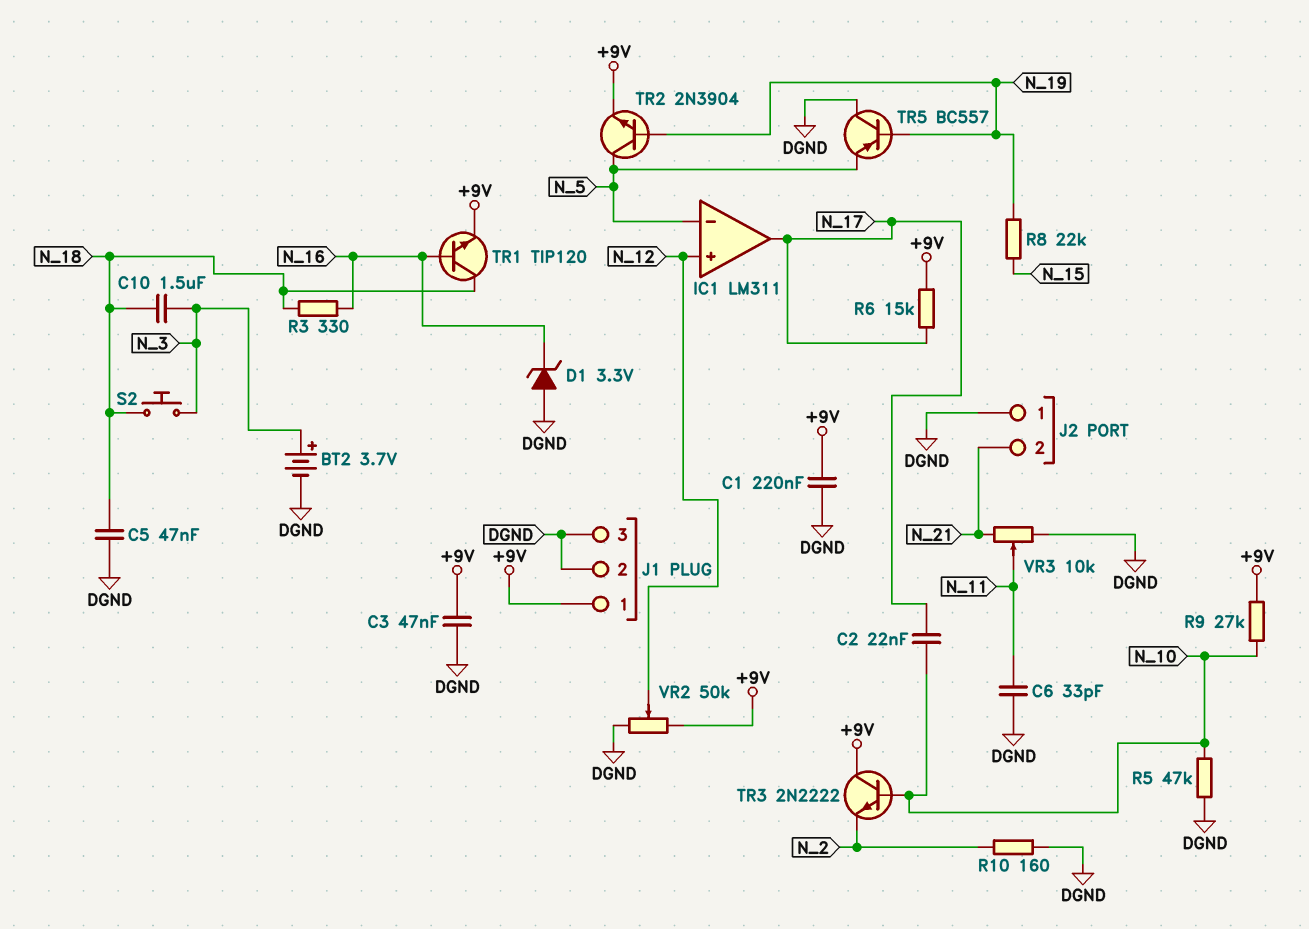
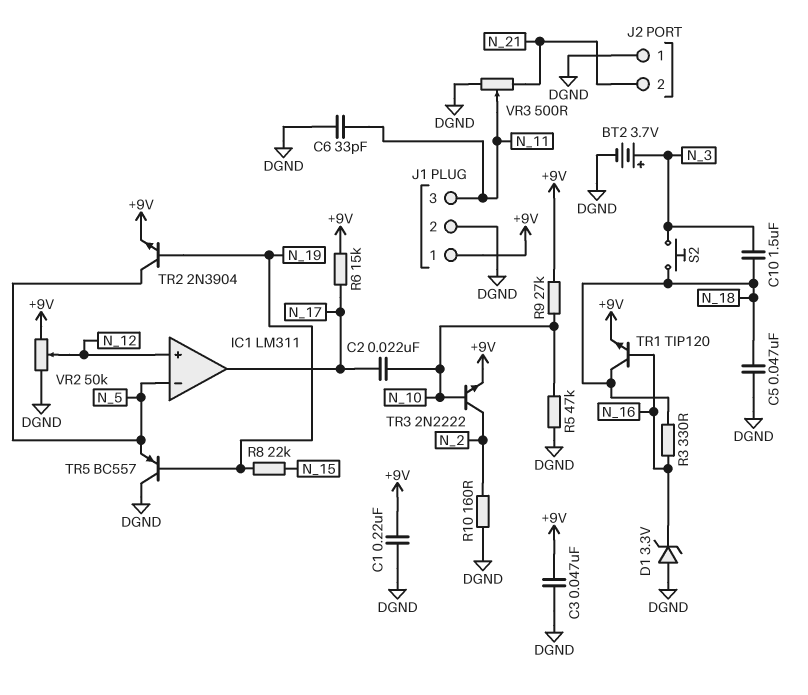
J1 pin 3: DGND -> N_11
TR3: NPN 2N2222 (B N_10, C +9V, E N_2) -> NPN 2N2222 (B N_10, C N_2, E +9V)
VR3: 10k (DGND, N_21, wiper N_11) -> 500 (DGND, N_21, wiper N_11)

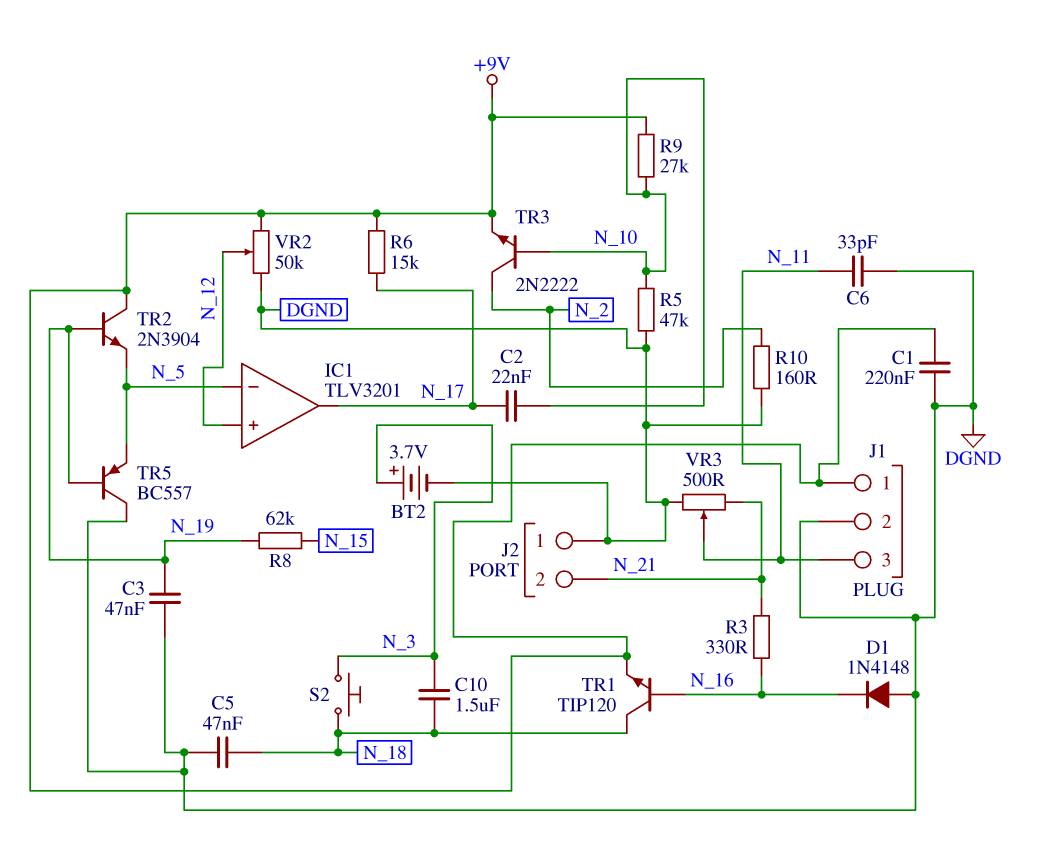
C3: 47nF (+9V, DGND) -> 47nF (DGND, N_19)
D1: zener 3.3V (A DGND, K N_16) -> diode 1N4148 (A DGND, K N_16)
IC1: LM311 -> TLV3201
R3: 330 (N_16, N_18) -> 330 (N_16, N_21)
R8: 22k (N_15, N_19) -> 62k (N_15, N_19)
TR2: NPN 2N3904 (B N_19, C N_5, E +9V) -> NPN 2N3904 (B N_19, C +9V, E N_5)

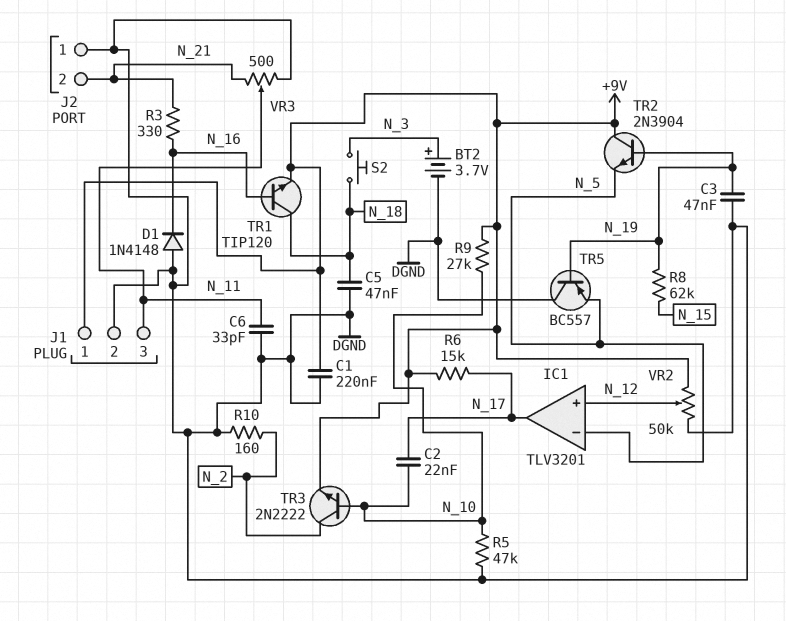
C10: 1.5uF (N_3, N_18) -> none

+--

● **Problem requirements**:
Exactly as they appear, repeat the lines from the one containing "R8: 22k (N_15, N_19) -> 62k (N_15, N_19)" through the last line of the entries, counting both ends. Pictures stay out.

● **Solution to this task**:
R8: 22k (N_15, N_19) -> 62k (N_15, N_19)
TR2: NPN 2N3904 (B N_19, C N_5, E +9V) -> NPN 2N3904 (B N_19, C +9V, E N_5)

C10: 1.5uF (N_3, N_18) -> none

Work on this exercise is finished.